EXERCISE BRIEF: Each entry must be printed again without a single change.

DATA PROVIDED:
___
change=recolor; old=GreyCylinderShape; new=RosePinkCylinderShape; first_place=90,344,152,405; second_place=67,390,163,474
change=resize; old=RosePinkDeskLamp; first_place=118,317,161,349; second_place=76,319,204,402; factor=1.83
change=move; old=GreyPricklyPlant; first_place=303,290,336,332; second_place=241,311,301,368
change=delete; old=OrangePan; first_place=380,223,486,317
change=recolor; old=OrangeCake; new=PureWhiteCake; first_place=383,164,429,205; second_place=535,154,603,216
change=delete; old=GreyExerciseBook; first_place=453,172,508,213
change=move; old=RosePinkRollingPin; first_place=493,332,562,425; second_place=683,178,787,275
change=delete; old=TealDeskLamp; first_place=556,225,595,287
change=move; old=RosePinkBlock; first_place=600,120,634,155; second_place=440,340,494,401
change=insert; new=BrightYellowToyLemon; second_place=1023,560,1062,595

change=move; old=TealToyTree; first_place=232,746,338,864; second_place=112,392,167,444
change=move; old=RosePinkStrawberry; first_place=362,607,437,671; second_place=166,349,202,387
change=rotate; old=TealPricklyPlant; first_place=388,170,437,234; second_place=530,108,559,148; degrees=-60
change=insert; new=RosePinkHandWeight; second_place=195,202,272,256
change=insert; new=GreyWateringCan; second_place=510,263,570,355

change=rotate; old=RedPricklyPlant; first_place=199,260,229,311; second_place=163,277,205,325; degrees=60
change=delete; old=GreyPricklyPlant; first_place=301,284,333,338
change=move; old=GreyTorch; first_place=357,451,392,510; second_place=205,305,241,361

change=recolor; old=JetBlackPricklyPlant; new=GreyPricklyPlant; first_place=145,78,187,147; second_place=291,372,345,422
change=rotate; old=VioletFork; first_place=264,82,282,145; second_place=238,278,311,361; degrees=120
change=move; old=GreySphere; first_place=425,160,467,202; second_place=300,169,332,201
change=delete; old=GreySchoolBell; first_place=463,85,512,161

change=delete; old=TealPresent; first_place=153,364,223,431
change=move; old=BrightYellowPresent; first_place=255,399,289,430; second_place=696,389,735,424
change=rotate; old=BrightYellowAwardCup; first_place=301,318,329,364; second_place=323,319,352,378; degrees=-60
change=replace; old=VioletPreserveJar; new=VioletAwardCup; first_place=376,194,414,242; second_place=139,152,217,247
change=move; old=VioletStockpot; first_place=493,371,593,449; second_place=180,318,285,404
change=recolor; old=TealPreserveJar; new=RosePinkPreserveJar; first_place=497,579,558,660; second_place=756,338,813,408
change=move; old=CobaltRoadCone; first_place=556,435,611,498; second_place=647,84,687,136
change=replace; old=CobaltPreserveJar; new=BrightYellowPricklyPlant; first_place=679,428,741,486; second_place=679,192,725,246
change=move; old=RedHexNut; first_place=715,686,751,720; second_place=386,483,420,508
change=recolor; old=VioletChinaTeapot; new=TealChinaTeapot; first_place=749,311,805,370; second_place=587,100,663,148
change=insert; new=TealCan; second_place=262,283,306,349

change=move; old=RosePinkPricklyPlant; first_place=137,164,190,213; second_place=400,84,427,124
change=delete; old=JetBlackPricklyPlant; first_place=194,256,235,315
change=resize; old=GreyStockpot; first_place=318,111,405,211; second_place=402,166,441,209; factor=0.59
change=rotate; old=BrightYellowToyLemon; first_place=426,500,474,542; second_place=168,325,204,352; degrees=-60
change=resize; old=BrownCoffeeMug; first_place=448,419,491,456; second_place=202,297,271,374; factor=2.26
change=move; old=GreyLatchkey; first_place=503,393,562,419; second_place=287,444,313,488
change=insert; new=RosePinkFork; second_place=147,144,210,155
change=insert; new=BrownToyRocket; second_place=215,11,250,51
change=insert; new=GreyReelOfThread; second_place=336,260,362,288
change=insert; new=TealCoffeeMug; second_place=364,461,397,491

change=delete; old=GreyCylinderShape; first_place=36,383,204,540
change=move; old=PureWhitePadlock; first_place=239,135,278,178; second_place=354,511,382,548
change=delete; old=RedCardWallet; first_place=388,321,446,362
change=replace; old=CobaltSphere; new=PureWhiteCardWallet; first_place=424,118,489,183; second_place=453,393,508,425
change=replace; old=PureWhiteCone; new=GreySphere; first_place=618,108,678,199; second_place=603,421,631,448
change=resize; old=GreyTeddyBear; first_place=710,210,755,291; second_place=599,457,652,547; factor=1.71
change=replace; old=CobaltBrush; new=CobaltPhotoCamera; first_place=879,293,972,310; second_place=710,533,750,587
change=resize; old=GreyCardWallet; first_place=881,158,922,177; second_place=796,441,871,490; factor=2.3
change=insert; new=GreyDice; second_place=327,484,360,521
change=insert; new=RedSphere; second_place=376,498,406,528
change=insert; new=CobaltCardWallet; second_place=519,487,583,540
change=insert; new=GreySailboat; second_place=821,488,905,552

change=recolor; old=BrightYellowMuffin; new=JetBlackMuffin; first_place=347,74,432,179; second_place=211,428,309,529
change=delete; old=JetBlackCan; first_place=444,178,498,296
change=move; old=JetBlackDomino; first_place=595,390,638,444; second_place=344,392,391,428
___
EXERCISE SOLUTION:
change=recolor; old=GreyCylinderShape; new=RosePinkCylinderShape; first_place=90,344,152,405; second_place=67,390,163,474
change=resize; old=RosePinkDeskLamp; first_place=118,317,161,349; second_place=76,319,204,402; factor=1.83
change=move; old=GreyPricklyPlant; first_place=303,290,336,332; second_place=241,311,301,368
change=delete; old=OrangePan; first_place=380,223,486,317
change=recolor; old=OrangeCake; new=PureWhiteCake; first_place=383,164,429,205; second_place=535,154,603,216
change=delete; old=GreyExerciseBook; first_place=453,172,508,213
change=move; old=RosePinkRollingPin; first_place=493,332,562,425; second_place=683,178,787,275
change=delete; old=TealDeskLamp; first_place=556,225,595,287
change=move; old=RosePinkBlock; first_place=600,120,634,155; second_place=440,340,494,401
change=insert; new=BrightYellowToyLemon; second_place=1023,560,1062,595

change=move; old=TealToyTree; first_place=232,746,338,864; second_place=112,392,167,444
change=move; old=RosePinkStrawberry; first_place=362,607,437,671; second_place=166,349,202,387
change=rotate; old=TealPricklyPlant; first_place=388,170,437,234; second_place=530,108,559,148; degrees=-60
change=insert; new=RosePinkHandWeight; second_place=195,202,272,256
change=insert; new=GreyWateringCan; second_place=510,263,570,355

change=rotate; old=RedPricklyPlant; first_place=199,260,229,311; second_place=163,277,205,325; degrees=60
change=delete; old=GreyPricklyPlant; first_place=301,284,333,338
change=move; old=GreyTorch; first_place=357,451,392,510; second_place=205,305,241,361

change=recolor; old=JetBlackPricklyPlant; new=GreyPricklyPlant; first_place=145,78,187,147; second_place=291,372,345,422
change=rotate; old=VioletFork; first_place=264,82,282,145; second_place=238,278,311,361; degrees=120
change=move; old=GreySphere; first_place=425,160,467,202; second_place=300,169,332,201
change=delete; old=GreySchoolBell; first_place=463,85,512,161

change=delete; old=TealPresent; first_place=153,364,223,431
change=move; old=BrightYellowPresent; first_place=255,399,289,430; second_place=696,389,735,424
change=rotate; old=BrightYellowAwardCup; first_place=301,318,329,364; second_place=323,319,352,378; degrees=-60
change=replace; old=VioletPreserveJar; new=VioletAwardCup; first_place=376,194,414,242; second_place=139,152,217,247
change=move; old=VioletStockpot; first_place=493,371,593,449; second_place=180,318,285,404
change=recolor; old=TealPreserveJar; new=RosePinkPreserveJar; first_place=497,579,558,660; second_place=756,338,813,408
change=move; old=CobaltRoadCone; first_place=556,435,611,498; second_place=647,84,687,136
change=replace; old=CobaltPreserveJar; new=BrightYellowPricklyPlant; first_place=679,428,741,486; second_place=679,192,725,246
change=move; old=RedHexNut; first_place=715,686,751,720; second_place=386,483,420,508
change=recolor; old=VioletChinaTeapot; new=TealChinaTeapot; first_place=749,311,805,370; second_place=587,100,663,148
change=insert; new=TealCan; second_place=262,283,306,349

change=move; old=RosePinkPricklyPlant; first_place=137,164,190,213; second_place=400,84,427,124
change=delete; old=JetBlackPricklyPlant; first_place=194,256,235,315
change=resize; old=GreyStockpot; first_place=318,111,405,211; second_place=402,166,441,209; factor=0.59
change=rotate; old=BrightYellowToyLemon; first_place=426,500,474,542; second_place=168,325,204,352; degrees=-60
change=resize; old=BrownCoffeeMug; first_place=448,419,491,456; second_place=202,297,271,374; factor=2.26
change=move; old=GreyLatchkey; first_place=503,393,562,419; second_place=287,444,313,488
change=insert; new=RosePinkFork; second_place=147,144,210,155
change=insert; new=BrownToyRocket; second_place=215,11,250,51
change=insert; new=GreyReelOfThread; second_place=336,260,362,288
change=insert; new=TealCoffeeMug; second_place=364,461,397,491

change=delete; old=GreyCylinderShape; first_place=36,383,204,540
change=move; old=PureWhitePadlock; first_place=239,135,278,178; second_place=354,511,382,548
change=delete; old=RedCardWallet; first_place=388,321,446,362
change=replace; old=CobaltSphere; new=PureWhiteCardWallet; first_place=424,118,489,183; second_place=453,393,508,425
change=replace; old=PureWhiteCone; new=GreySphere; first_place=618,108,678,199; second_place=603,421,631,448
change=resize; old=GreyTeddyBear; first_place=710,210,755,291; second_place=599,457,652,547; factor=1.71
change=replace; old=CobaltBrush; new=CobaltPhotoCamera; first_place=879,293,972,310; second_place=710,533,750,587
change=resize; old=GreyCardWallet; first_place=881,158,922,177; second_place=796,441,871,490; factor=2.3
change=insert; new=GreyDice; second_place=327,484,360,521
change=insert; new=RedSphere; second_place=376,498,406,528
change=insert; new=CobaltCardWallet; second_place=519,487,583,540
change=insert; new=GreySailboat; second_place=821,488,905,552

change=recolor; old=BrightYellowMuffin; new=JetBlackMuffin; first_place=347,74,432,179; second_place=211,428,309,529
change=delete; old=JetBlackCan; first_place=444,178,498,296
change=move; old=JetBlackDomino; first_place=595,390,638,444; second_place=344,392,391,428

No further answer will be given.